Work to complete - When a line of the entries contains the word "cone", report that line.

Records for the task Start Marker

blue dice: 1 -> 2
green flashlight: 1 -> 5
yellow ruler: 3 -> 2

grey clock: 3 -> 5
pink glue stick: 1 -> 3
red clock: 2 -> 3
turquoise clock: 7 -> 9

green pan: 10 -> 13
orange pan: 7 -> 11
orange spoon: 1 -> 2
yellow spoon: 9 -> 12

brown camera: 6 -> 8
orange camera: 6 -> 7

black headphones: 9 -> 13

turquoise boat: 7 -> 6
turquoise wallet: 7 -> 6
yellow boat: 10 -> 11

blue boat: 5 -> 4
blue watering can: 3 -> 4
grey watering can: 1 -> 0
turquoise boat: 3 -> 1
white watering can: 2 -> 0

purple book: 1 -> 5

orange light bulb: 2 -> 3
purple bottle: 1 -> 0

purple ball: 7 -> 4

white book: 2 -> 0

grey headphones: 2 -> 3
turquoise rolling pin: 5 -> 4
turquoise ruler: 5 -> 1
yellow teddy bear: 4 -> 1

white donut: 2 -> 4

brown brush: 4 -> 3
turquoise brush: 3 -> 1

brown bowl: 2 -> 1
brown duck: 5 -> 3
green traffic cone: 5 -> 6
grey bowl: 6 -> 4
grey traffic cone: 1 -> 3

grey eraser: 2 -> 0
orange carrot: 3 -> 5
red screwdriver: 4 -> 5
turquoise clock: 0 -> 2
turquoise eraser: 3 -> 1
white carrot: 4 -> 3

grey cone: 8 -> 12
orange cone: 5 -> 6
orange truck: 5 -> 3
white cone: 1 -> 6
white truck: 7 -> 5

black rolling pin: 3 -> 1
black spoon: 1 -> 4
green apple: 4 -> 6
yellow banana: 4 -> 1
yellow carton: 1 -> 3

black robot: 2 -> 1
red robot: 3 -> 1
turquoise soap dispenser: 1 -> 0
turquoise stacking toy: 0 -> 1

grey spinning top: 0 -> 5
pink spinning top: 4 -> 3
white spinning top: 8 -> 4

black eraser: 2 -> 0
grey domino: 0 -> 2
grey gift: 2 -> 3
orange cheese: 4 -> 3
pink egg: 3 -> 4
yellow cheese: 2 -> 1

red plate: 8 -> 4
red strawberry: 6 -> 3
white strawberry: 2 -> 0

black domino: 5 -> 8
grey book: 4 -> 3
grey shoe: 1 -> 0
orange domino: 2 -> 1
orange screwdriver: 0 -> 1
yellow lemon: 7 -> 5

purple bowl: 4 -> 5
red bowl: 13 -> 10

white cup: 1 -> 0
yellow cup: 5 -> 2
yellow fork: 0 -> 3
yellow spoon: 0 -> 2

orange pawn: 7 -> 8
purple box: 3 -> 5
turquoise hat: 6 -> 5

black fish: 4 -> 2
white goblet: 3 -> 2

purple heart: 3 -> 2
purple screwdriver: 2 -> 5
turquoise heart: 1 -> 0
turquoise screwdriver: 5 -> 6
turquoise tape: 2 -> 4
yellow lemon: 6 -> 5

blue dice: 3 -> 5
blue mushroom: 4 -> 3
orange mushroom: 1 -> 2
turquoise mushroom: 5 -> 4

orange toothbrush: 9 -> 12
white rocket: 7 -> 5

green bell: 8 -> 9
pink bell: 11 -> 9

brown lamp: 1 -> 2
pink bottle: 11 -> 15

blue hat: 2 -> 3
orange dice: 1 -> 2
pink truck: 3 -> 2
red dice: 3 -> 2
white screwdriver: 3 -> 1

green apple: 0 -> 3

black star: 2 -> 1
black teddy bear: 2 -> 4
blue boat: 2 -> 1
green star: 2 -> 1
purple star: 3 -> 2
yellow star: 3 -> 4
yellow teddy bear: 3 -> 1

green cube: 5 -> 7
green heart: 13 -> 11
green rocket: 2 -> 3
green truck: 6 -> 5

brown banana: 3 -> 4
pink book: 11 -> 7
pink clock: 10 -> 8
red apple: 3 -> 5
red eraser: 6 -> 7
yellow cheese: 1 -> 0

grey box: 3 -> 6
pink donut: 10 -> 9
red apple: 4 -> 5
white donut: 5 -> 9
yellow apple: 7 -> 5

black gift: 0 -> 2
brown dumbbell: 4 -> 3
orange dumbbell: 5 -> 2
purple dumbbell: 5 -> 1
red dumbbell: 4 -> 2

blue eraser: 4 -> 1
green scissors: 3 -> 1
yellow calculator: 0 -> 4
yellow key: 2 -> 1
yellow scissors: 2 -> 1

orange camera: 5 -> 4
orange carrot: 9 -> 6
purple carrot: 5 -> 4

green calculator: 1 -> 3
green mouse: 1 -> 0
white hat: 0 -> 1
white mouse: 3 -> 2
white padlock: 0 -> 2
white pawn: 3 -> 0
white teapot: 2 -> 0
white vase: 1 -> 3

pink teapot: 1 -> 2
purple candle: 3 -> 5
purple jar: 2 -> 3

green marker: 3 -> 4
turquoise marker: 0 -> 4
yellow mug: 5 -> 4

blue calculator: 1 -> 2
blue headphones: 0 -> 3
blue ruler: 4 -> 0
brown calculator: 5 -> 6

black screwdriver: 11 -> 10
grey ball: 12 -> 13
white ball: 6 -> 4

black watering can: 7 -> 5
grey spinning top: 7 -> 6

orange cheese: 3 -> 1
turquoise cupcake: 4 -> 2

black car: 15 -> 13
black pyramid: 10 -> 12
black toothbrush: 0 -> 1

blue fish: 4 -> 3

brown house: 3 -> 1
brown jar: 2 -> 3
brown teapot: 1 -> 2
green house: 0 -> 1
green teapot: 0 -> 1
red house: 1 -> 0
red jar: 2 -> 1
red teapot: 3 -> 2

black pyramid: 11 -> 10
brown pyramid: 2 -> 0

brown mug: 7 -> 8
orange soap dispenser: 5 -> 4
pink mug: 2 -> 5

Records for the task End Marker

Solved exercise -
green traffic cone: 5 -> 6
grey traffic cone: 1 -> 3
grey cone: 8 -> 12
orange cone: 5 -> 6
white cone: 1 -> 6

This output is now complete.